*** Dataset entries Section Begins ***

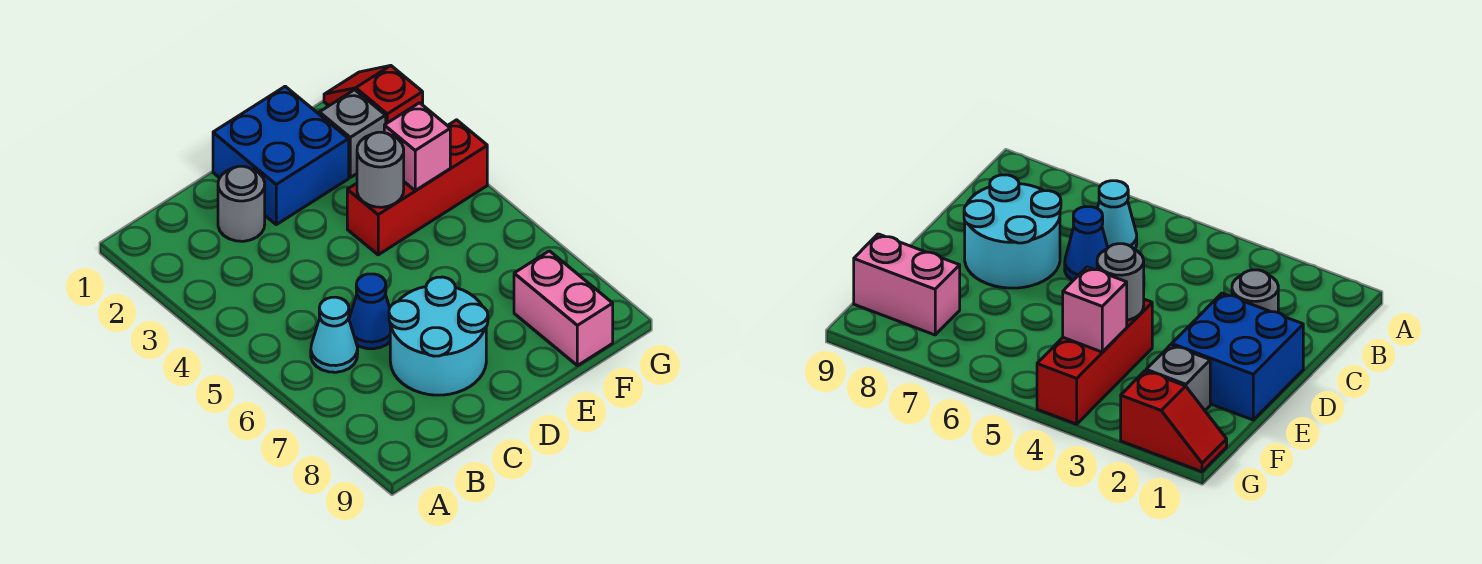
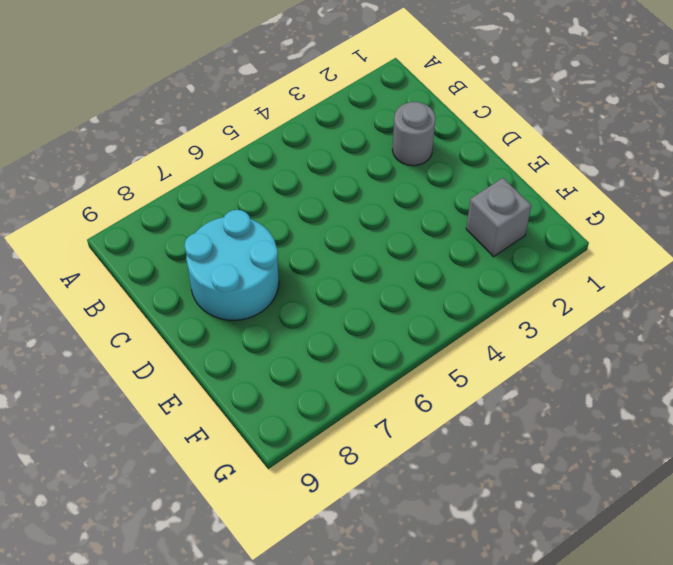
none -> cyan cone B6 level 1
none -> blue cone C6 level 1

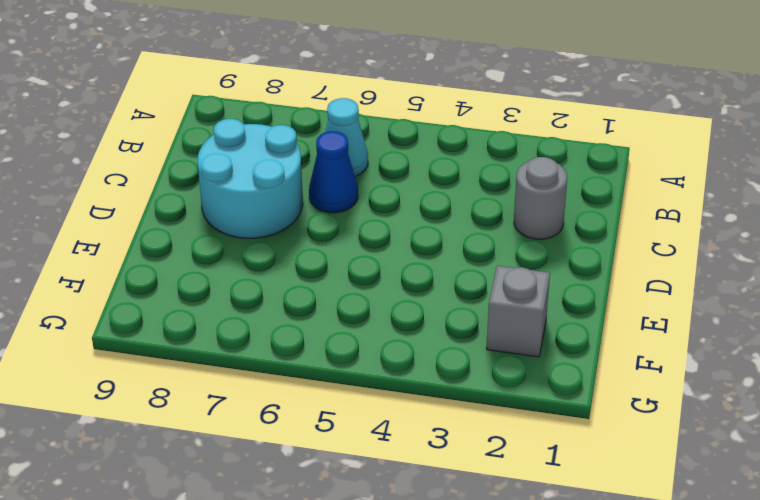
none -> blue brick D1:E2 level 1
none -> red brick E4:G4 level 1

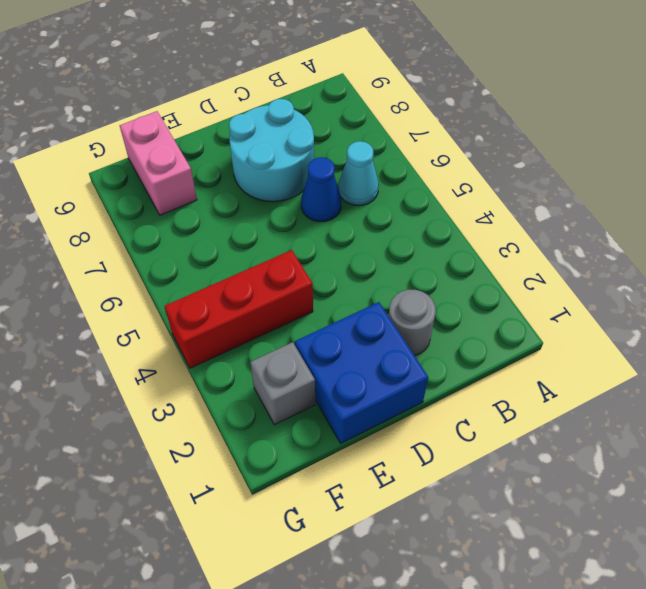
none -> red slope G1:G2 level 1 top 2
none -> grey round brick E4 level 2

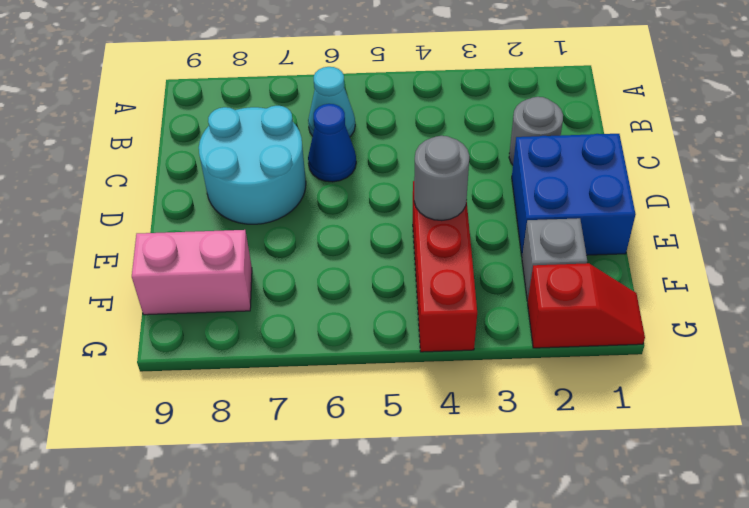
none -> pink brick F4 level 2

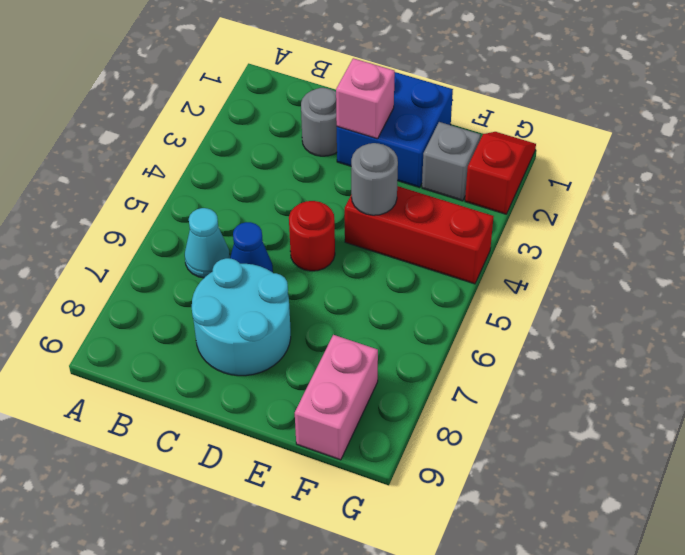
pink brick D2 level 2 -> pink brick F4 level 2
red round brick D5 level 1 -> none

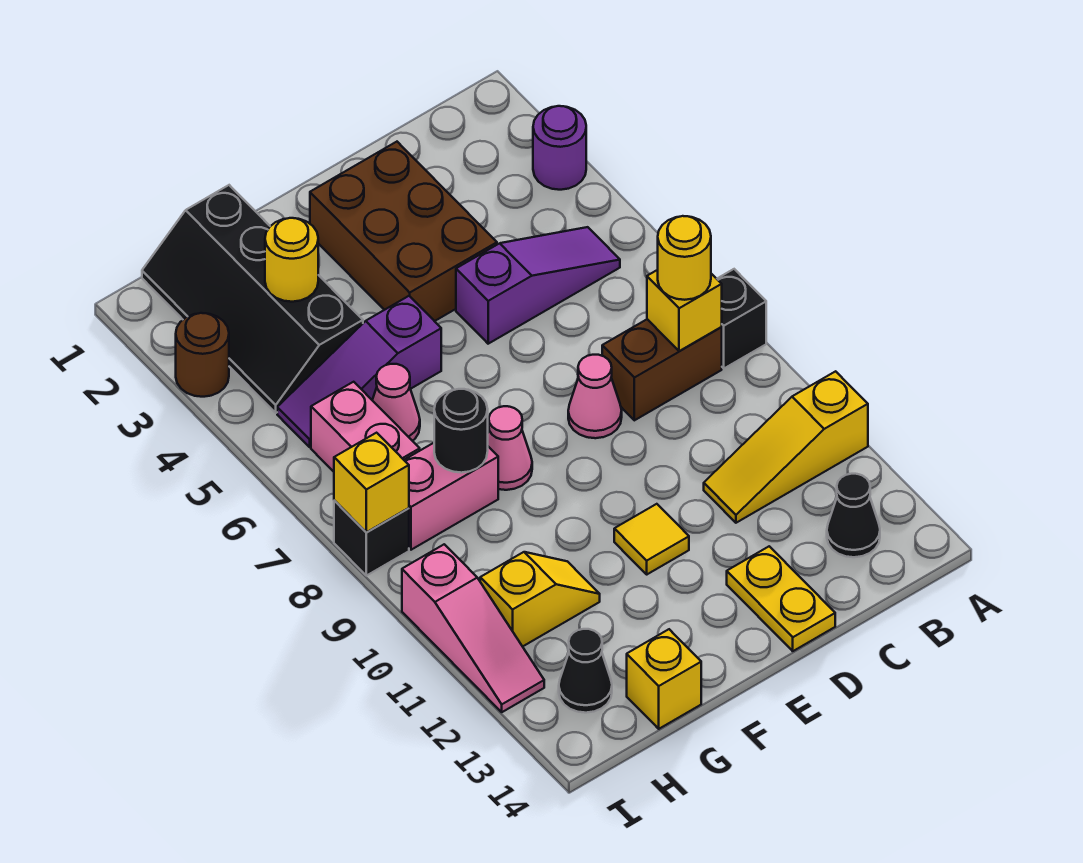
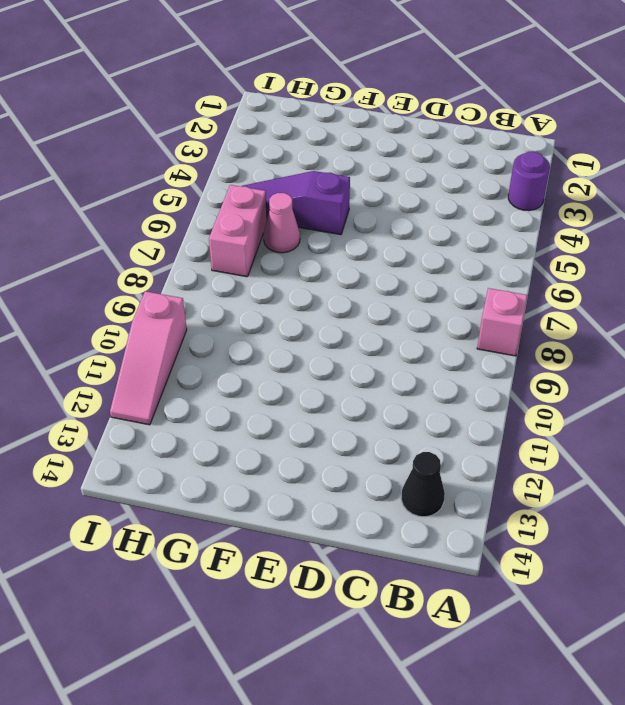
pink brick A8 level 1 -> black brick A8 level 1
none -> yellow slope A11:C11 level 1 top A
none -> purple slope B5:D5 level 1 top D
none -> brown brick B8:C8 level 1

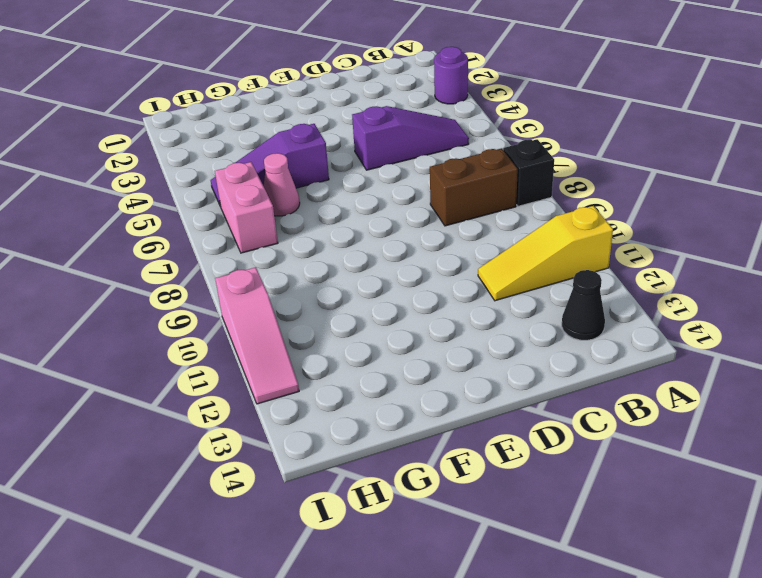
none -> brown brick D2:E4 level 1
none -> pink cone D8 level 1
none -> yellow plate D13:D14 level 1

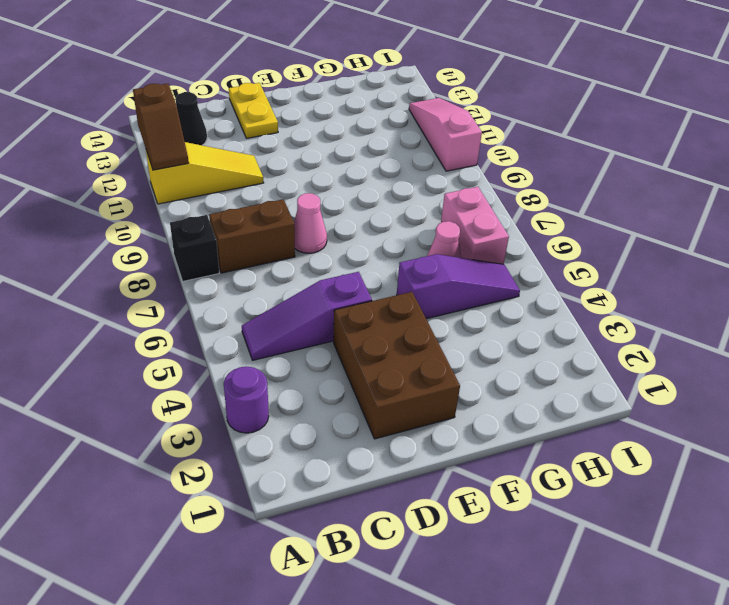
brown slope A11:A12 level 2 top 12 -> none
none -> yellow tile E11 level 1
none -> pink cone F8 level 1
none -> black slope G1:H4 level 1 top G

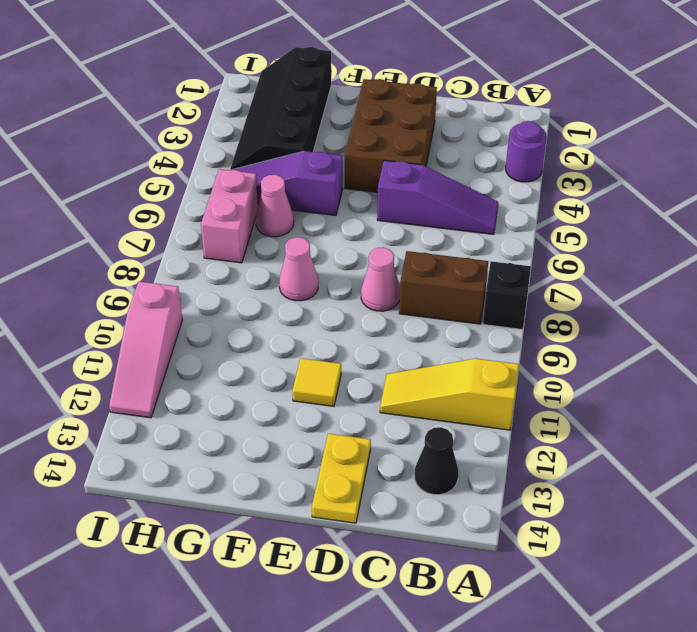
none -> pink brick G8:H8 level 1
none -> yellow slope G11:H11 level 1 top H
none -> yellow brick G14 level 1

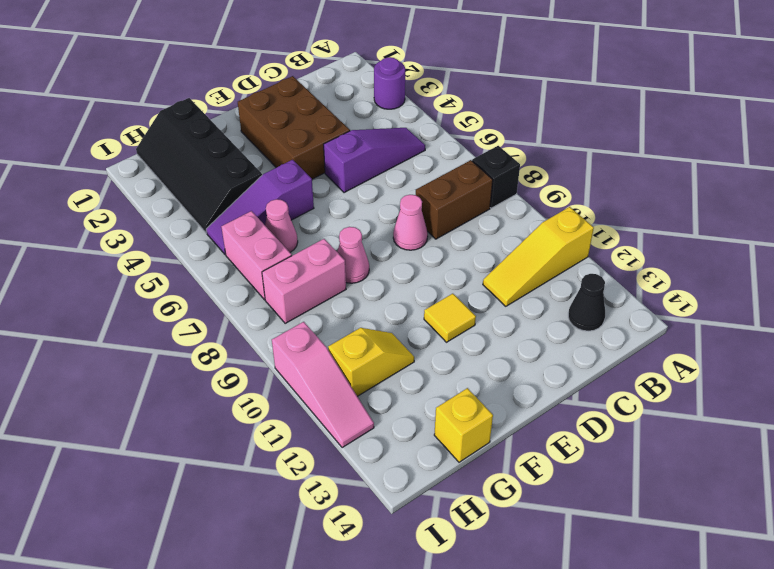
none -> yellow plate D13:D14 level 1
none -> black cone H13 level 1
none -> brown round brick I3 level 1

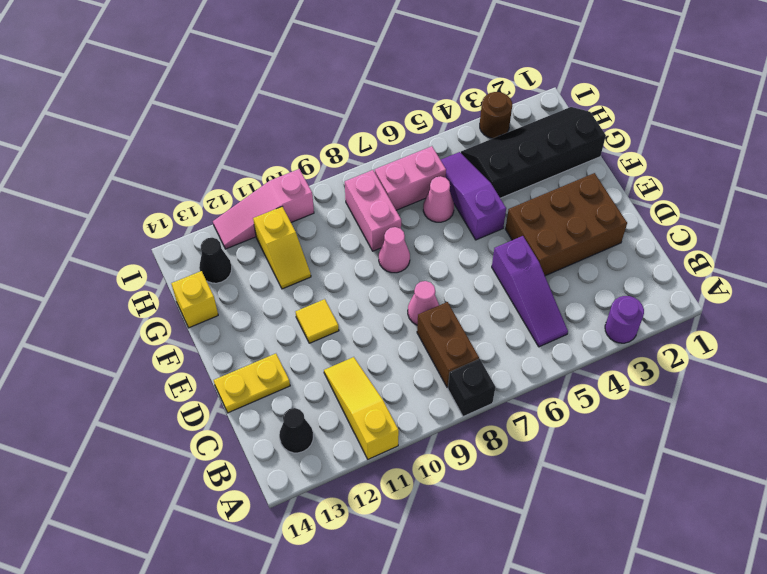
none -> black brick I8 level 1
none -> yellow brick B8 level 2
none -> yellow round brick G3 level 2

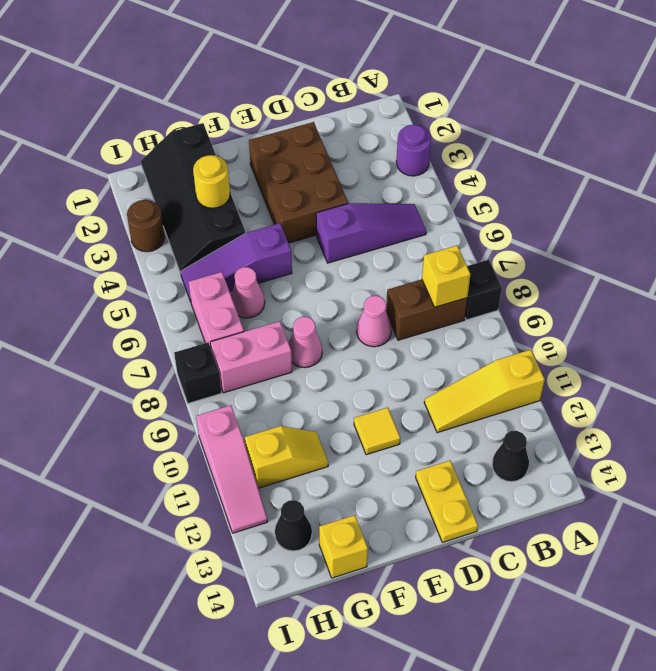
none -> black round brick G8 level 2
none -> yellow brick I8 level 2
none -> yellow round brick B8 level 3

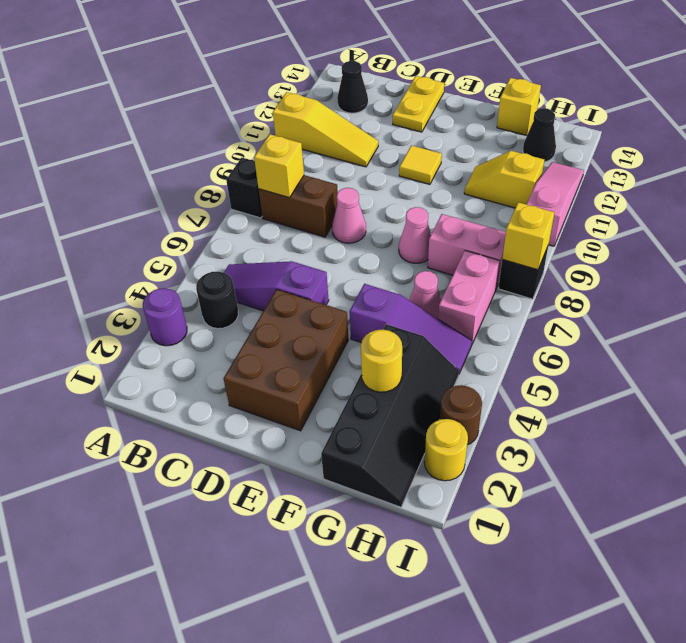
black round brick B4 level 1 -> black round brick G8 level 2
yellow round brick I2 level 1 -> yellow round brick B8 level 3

*** Dataset entries Section Ends ***

» Work to complete: In the material above, one part opens with the line containing "none -> red slope G1:G2 level 1 top 2" and closes with the line containing "none -> black brick I8 level 1". Write out that part exactly and skip its pictures.

» Solution to the problem:
none -> red slope G1:G2 level 1 top 2
none -> grey round brick E4 level 2

none -> pink brick F4 level 2

pink brick D2 level 2 -> pink brick F4 level 2
red round brick D5 level 1 -> none

pink brick A8 level 1 -> black brick A8 level 1
none -> yellow slope A11:C11 level 1 top A
none -> purple slope B5:D5 level 1 top D
none -> brown brick B8:C8 level 1

none -> brown brick D2:E4 level 1
none -> pink cone D8 level 1
none -> yellow plate D13:D14 level 1

brown slope A11:A12 level 2 top 12 -> none
none -> yellow tile E11 level 1
none -> pink cone F8 level 1
none -> black slope G1:H4 level 1 top G

none -> pink brick G8:H8 level 1
none -> yellow slope G11:H11 level 1 top H
none -> yellow brick G14 level 1

none -> yellow plate D13:D14 level 1
none -> black cone H13 level 1
none -> brown round brick I3 level 1

none -> black brick I8 level 1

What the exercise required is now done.